AIM: Reproduce the listing from its first line through the line containing "mortise (717, 225)", substituting "position" for every "location" and changing nothing else.

-------- MATERIAL PROVIDED --------

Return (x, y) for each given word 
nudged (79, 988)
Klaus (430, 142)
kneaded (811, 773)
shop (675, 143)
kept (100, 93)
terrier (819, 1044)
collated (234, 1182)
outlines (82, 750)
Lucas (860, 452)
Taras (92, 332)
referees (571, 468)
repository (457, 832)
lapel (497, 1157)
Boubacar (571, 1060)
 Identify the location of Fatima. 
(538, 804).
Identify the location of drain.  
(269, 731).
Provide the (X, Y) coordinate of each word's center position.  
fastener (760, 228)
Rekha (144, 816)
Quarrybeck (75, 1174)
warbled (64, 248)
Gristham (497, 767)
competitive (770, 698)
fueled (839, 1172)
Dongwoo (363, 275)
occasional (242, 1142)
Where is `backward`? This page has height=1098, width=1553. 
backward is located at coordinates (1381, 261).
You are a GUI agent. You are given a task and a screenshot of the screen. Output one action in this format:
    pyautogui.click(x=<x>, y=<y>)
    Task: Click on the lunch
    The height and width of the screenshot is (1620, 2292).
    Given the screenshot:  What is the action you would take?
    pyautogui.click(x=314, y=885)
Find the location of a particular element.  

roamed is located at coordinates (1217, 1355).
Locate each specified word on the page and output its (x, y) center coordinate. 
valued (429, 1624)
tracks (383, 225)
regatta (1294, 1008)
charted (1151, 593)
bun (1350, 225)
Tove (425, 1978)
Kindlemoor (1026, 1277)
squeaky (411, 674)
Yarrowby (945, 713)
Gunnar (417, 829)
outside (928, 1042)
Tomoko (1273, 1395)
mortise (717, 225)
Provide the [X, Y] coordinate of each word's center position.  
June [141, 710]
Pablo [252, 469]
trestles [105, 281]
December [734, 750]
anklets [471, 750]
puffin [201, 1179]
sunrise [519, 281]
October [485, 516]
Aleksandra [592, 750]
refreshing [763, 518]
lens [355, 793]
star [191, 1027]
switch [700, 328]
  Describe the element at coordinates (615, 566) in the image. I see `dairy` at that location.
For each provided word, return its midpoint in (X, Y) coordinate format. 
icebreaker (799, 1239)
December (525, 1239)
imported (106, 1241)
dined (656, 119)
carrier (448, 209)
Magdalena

--------

RESULT BELOW:
Return (x, y) for each given word 
nudged (79, 988)
Klaus (430, 142)
kneaded (811, 773)
shop (675, 143)
kept (100, 93)
terrier (819, 1044)
collated (234, 1182)
outlines (82, 750)
Lucas (860, 452)
Taras (92, 332)
referees (571, 468)
repository (457, 832)
lapel (497, 1157)
Boubacar (571, 1060)
 Identify the position of Fatima. 
(538, 804).
Identify the position of drain.  
(269, 731).
Provide the (X, Y) coordinate of each word's center position.  
fastener (760, 228)
Rekha (144, 816)
Quarrybeck (75, 1174)
warbled (64, 248)
Gristham (497, 767)
competitive (770, 698)
fueled (839, 1172)
Dongwoo (363, 275)
occasional (242, 1142)
Where is `backward`? This page has height=1098, width=1553. 
backward is located at coordinates (1381, 261).
You are a GUI agent. You are given a task and a screenshot of the screen. Output one action in this format:
    pyautogui.click(x=<x>, y=<y>)
    Task: Click on the lunch
    The height and width of the screenshot is (1620, 2292).
    Given the screenshot:  What is the action you would take?
    pyautogui.click(x=314, y=885)
Find the position of a particular element.  

roamed is located at coordinates (1217, 1355).
Locate each specified word on the page and output its (x, y) center coordinate. 
valued (429, 1624)
tracks (383, 225)
regatta (1294, 1008)
charted (1151, 593)
bun (1350, 225)
Tove (425, 1978)
Kindlemoor (1026, 1277)
squeaky (411, 674)
Yarrowby (945, 713)
Gunnar (417, 829)
outside (928, 1042)
Tomoko (1273, 1395)
mortise (717, 225)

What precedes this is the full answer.